→ **Exercise goal**: Reproduce the entries below word for word, from the first entry through the entry containing "pink hexagon at", including both ends.

***

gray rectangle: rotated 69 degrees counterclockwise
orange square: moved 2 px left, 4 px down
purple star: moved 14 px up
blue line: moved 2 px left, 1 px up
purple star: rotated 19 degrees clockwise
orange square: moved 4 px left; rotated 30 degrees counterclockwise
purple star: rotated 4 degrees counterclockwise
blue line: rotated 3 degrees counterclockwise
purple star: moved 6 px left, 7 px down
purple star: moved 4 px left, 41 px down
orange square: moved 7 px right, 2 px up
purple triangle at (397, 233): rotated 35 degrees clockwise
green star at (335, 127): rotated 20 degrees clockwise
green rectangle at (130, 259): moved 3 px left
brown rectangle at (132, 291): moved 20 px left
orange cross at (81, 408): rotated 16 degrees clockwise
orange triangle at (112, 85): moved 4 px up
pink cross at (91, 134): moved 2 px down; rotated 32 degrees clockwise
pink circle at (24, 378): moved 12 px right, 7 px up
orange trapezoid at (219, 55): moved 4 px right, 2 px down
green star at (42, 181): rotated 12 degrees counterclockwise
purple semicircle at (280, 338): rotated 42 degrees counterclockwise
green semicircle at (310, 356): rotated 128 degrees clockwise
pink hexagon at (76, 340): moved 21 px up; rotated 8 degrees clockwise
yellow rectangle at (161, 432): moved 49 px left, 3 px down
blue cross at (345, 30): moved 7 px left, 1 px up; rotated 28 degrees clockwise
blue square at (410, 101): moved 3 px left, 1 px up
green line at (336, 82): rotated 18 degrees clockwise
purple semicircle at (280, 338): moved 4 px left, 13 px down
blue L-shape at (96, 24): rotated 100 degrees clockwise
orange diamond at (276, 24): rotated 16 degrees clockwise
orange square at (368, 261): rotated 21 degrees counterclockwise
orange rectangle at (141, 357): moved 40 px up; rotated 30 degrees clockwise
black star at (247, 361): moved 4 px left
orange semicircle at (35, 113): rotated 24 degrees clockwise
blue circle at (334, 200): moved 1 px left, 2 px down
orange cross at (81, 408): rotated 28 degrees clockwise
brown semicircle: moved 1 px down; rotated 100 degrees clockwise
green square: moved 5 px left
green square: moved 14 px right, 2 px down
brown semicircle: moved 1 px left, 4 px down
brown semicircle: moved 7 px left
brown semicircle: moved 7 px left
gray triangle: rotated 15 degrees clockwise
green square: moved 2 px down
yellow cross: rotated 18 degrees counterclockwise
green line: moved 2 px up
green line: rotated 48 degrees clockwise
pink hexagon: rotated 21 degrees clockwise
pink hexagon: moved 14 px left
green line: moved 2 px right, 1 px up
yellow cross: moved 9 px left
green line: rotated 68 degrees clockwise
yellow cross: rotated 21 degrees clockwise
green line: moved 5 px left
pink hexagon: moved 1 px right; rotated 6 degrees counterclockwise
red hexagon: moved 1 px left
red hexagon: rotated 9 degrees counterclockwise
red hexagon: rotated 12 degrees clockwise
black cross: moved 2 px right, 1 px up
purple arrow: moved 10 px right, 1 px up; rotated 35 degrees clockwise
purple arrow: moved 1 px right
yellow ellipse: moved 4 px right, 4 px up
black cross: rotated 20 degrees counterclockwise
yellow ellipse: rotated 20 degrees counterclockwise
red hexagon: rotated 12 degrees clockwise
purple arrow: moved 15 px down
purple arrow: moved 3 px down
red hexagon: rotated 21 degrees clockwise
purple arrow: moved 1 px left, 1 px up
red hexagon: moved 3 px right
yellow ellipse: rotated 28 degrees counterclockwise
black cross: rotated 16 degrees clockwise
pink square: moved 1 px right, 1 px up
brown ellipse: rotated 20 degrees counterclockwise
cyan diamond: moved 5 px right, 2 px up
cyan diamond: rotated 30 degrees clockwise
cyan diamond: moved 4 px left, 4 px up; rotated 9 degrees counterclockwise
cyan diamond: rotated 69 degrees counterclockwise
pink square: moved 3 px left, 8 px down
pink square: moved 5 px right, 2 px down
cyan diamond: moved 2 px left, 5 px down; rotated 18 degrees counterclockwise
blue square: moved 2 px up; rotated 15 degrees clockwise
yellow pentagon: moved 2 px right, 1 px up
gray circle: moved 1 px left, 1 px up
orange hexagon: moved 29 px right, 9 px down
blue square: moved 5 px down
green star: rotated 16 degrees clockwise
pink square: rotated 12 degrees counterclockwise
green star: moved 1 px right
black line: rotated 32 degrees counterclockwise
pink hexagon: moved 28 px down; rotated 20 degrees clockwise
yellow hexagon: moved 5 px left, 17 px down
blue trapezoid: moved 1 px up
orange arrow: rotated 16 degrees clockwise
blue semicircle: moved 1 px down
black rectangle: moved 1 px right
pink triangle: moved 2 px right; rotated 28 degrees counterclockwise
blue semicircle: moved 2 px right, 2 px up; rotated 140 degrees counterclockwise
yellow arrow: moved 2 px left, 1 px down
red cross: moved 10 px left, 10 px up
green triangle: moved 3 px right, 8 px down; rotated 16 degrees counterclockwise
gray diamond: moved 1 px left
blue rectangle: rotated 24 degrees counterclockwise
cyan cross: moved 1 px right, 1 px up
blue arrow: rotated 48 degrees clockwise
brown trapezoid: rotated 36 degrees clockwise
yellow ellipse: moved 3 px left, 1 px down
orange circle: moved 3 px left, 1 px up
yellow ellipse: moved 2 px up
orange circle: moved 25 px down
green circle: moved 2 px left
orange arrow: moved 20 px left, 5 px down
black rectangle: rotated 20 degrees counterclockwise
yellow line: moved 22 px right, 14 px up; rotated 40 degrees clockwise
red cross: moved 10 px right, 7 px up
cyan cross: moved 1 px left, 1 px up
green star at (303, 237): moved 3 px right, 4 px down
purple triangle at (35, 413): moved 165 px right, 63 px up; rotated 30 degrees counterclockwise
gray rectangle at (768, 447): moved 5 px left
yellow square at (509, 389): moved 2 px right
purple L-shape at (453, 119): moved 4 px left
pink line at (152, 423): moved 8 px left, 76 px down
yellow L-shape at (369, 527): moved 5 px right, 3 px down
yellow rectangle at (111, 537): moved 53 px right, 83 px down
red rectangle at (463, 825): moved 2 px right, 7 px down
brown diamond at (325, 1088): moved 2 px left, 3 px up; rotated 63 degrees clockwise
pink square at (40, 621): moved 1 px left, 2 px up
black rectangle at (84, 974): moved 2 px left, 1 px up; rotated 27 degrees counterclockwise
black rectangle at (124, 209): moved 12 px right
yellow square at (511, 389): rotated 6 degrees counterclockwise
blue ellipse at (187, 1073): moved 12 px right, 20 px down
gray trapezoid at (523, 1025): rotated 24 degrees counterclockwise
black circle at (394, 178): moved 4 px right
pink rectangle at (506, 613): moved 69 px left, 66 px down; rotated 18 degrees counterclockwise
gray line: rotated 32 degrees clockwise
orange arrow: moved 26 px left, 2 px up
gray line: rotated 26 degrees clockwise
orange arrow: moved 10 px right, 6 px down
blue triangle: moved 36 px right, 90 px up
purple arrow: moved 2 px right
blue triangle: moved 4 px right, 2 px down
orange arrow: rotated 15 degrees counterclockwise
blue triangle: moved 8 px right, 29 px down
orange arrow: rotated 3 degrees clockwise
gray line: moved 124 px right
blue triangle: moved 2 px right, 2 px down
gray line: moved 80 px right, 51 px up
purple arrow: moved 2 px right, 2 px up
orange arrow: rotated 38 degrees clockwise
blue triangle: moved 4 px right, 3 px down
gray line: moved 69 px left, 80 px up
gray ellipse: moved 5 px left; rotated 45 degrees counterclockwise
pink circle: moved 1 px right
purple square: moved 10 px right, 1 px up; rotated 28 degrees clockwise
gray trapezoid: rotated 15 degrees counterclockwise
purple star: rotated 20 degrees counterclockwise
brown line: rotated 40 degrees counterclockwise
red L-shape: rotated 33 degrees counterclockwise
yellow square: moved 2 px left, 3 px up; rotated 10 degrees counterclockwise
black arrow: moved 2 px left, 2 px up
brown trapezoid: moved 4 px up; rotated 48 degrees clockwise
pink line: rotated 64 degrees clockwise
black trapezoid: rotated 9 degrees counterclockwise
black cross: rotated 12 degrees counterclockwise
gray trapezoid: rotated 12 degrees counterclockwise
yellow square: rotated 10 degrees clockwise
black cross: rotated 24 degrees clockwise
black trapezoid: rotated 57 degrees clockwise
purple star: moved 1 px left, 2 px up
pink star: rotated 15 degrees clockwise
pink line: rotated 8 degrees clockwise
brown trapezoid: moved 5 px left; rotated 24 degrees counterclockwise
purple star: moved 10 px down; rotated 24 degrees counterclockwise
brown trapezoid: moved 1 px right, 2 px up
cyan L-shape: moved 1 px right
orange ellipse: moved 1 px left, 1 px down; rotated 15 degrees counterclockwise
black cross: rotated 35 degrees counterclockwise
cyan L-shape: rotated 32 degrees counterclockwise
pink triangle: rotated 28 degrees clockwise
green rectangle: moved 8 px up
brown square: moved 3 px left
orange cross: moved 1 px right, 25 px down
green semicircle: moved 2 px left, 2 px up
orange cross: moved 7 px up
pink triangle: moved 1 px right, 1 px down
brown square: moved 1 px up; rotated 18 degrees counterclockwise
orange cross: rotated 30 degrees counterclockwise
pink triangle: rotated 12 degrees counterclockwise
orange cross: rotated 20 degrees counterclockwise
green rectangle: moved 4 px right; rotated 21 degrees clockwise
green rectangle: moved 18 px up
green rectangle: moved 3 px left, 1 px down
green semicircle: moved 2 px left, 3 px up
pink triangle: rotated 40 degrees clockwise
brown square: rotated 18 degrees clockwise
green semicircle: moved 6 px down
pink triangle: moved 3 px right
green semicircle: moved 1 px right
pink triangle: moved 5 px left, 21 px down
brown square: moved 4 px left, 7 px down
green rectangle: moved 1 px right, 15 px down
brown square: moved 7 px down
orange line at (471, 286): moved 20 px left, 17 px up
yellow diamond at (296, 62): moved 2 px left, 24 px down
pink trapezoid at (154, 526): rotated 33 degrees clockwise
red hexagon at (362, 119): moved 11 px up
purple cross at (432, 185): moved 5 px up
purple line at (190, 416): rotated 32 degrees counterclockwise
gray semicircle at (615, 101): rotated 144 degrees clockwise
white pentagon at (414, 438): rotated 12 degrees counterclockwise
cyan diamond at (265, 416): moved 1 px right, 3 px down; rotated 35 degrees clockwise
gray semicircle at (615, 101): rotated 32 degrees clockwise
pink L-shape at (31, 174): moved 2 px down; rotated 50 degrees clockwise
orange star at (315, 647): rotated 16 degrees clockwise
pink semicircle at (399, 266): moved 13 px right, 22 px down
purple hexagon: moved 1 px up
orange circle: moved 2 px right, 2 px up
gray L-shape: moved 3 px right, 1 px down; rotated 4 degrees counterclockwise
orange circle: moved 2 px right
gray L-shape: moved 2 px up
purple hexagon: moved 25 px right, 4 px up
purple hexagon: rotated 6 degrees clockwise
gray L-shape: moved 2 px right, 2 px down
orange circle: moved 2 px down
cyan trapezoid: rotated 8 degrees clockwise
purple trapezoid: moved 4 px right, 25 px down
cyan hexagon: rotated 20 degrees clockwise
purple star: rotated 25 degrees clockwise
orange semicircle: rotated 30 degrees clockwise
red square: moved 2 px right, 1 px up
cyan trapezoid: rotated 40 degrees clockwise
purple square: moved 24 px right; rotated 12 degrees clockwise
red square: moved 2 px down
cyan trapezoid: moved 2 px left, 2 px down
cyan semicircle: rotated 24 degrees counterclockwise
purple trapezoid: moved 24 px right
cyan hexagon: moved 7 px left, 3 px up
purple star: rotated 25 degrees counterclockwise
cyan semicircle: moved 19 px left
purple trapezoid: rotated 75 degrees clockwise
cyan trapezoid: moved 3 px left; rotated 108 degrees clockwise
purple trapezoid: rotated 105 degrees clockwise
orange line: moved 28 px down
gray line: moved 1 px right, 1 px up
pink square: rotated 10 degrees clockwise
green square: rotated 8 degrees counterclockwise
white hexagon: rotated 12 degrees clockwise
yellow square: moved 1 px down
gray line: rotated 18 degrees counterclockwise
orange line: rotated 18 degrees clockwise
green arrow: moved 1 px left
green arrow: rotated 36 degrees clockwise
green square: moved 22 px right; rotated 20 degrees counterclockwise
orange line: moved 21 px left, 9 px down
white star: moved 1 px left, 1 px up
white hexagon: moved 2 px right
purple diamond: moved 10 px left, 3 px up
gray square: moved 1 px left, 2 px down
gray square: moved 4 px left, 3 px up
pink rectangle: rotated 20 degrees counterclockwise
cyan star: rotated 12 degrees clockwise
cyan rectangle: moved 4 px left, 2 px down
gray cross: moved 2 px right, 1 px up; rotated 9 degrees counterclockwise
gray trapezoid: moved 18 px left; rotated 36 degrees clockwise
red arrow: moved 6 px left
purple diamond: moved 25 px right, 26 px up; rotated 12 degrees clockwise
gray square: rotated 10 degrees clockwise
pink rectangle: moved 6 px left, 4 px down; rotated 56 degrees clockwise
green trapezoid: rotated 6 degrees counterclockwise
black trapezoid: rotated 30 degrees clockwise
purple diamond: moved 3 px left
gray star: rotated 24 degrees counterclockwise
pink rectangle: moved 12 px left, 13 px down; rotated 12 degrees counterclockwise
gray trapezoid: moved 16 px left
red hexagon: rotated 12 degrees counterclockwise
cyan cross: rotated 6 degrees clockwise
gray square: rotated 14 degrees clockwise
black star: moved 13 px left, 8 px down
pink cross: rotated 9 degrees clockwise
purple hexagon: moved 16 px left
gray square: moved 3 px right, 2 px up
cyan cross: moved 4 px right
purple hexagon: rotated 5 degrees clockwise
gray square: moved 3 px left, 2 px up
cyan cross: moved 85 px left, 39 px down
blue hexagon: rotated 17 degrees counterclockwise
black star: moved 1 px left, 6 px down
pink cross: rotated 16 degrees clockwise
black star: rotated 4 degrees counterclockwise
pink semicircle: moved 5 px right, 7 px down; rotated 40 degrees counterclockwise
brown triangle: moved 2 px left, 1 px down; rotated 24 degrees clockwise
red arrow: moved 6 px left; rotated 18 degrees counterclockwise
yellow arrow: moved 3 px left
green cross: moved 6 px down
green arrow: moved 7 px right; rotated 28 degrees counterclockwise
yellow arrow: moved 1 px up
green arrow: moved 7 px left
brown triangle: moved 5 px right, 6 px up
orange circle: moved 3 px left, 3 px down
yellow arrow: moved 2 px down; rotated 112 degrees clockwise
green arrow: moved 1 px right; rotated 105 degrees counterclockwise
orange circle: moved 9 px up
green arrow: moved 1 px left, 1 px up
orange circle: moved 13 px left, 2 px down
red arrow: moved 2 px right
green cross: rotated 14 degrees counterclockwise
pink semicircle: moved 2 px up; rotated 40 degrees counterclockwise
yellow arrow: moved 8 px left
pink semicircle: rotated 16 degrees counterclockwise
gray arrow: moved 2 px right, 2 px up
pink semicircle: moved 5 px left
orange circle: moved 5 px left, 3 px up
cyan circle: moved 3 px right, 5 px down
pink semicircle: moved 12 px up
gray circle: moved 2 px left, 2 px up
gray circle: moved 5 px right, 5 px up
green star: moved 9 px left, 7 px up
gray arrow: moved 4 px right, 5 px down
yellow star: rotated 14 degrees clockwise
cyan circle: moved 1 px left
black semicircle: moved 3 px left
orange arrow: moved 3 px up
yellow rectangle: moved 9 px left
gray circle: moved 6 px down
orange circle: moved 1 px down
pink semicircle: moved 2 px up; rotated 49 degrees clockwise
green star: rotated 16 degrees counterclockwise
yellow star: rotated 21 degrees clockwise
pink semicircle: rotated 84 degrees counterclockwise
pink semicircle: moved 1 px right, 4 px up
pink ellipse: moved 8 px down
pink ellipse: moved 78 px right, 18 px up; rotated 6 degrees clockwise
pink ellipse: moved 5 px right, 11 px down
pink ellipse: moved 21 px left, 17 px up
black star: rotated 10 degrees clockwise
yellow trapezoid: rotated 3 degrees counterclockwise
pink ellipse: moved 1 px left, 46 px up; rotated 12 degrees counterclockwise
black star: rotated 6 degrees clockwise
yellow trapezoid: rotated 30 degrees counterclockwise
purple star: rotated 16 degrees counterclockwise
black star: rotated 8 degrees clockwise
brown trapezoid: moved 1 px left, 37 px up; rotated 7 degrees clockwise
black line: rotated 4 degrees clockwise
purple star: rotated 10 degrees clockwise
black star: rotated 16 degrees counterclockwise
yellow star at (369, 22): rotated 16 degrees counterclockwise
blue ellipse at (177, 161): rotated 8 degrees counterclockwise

***

→ **Reply**:
gray rectangle: rotated 69 degrees counterclockwise
orange square: moved 2 px left, 4 px down
purple star: moved 14 px up
blue line: moved 2 px left, 1 px up
purple star: rotated 19 degrees clockwise
orange square: moved 4 px left; rotated 30 degrees counterclockwise
purple star: rotated 4 degrees counterclockwise
blue line: rotated 3 degrees counterclockwise
purple star: moved 6 px left, 7 px down
purple star: moved 4 px left, 41 px down
orange square: moved 7 px right, 2 px up
purple triangle at (397, 233): rotated 35 degrees clockwise
green star at (335, 127): rotated 20 degrees clockwise
green rectangle at (130, 259): moved 3 px left
brown rectangle at (132, 291): moved 20 px left
orange cross at (81, 408): rotated 16 degrees clockwise
orange triangle at (112, 85): moved 4 px up
pink cross at (91, 134): moved 2 px down; rotated 32 degrees clockwise
pink circle at (24, 378): moved 12 px right, 7 px up
orange trapezoid at (219, 55): moved 4 px right, 2 px down
green star at (42, 181): rotated 12 degrees counterclockwise
purple semicircle at (280, 338): rotated 42 degrees counterclockwise
green semicircle at (310, 356): rotated 128 degrees clockwise
pink hexagon at (76, 340): moved 21 px up; rotated 8 degrees clockwise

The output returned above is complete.